To do
Starting with the line that includes "none -> cyan slope E2:F3 level 1 top 3", write out every remaining line of the records below exactly as it appears, leaving out any images.

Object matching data
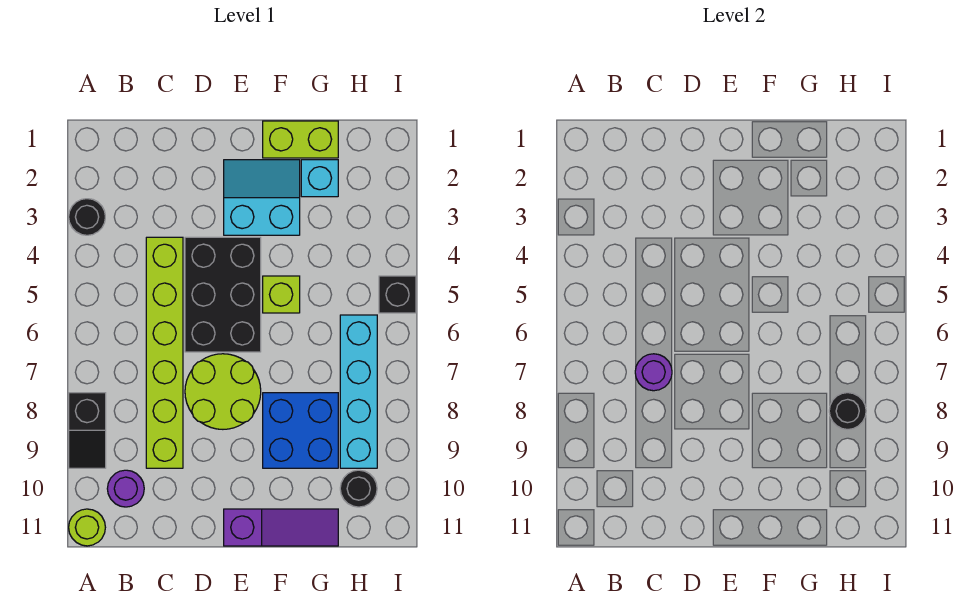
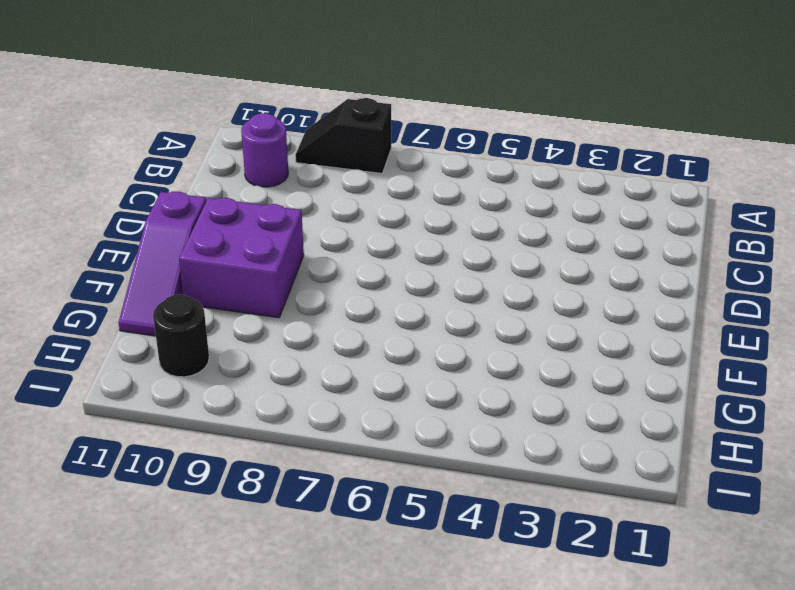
purple brick E9:F10 level 1 -> blue brick F8:G9 level 1
none -> black round brick A3 level 1
none -> lime round brick A11 level 1
none -> lime brick C4:C9 level 1

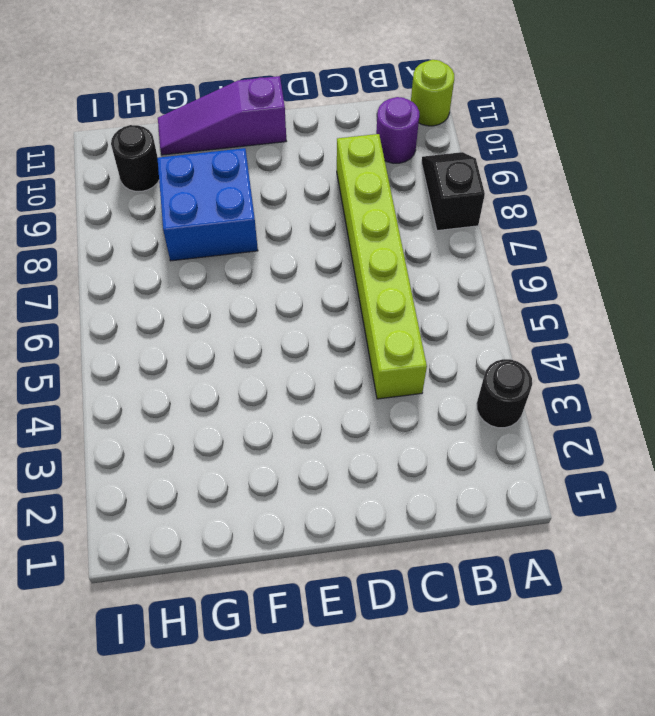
none -> black brick D4:E6 level 1
none -> lime round brick D7:E8 level 1
none -> cyan slope E2:F3 level 1 top 3

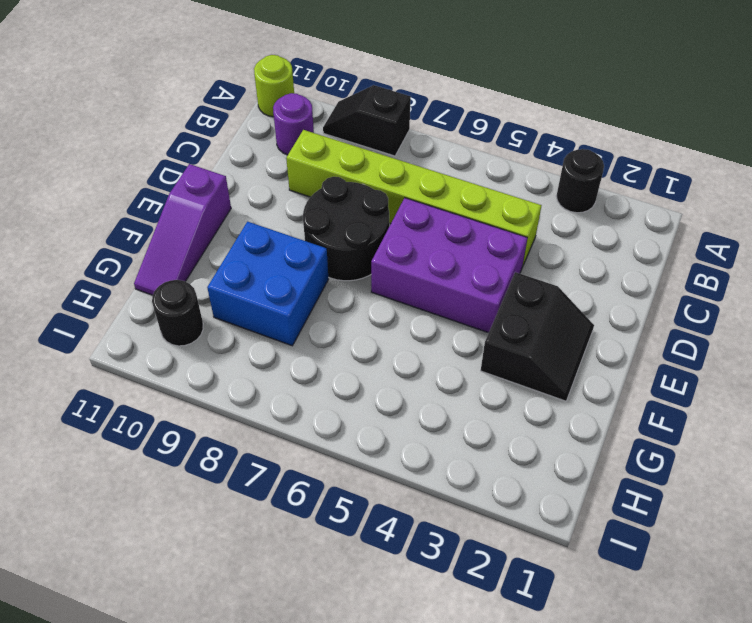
purple brick D4:E6 level 1 -> black brick D4:E6 level 1
black round brick D7:E8 level 1 -> lime round brick D7:E8 level 1
black slope E2:F3 level 1 top 3 -> cyan slope E2:F3 level 1 top 3
none -> lime brick F1:G1 level 1
none -> lime brick F5 level 1
none -> cyan brick G2 level 1

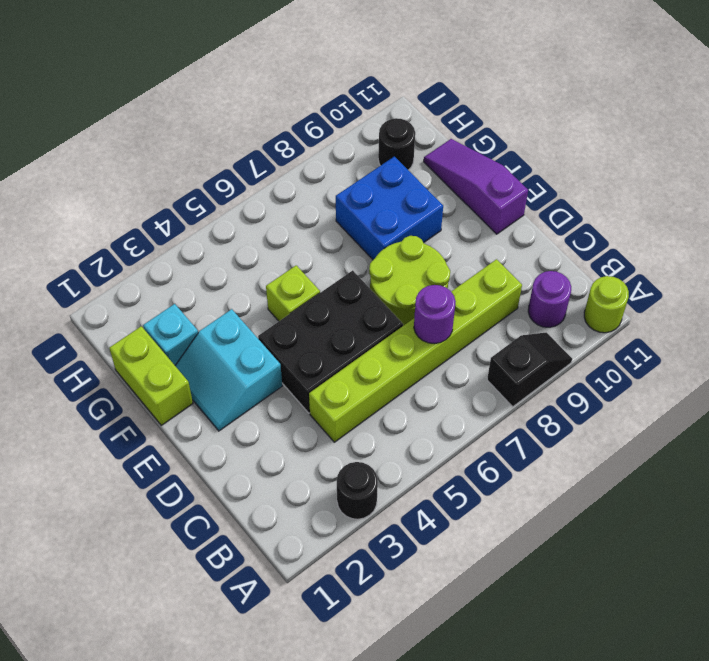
none -> cyan brick H6:H9 level 1
none -> black brick I5 level 1
none -> black round brick H8 level 2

Task response
none -> cyan slope E2:F3 level 1 top 3

purple brick D4:E6 level 1 -> black brick D4:E6 level 1
black round brick D7:E8 level 1 -> lime round brick D7:E8 level 1
black slope E2:F3 level 1 top 3 -> cyan slope E2:F3 level 1 top 3
none -> lime brick F1:G1 level 1
none -> lime brick F5 level 1
none -> cyan brick G2 level 1

none -> cyan brick H6:H9 level 1
none -> black brick I5 level 1
none -> black round brick H8 level 2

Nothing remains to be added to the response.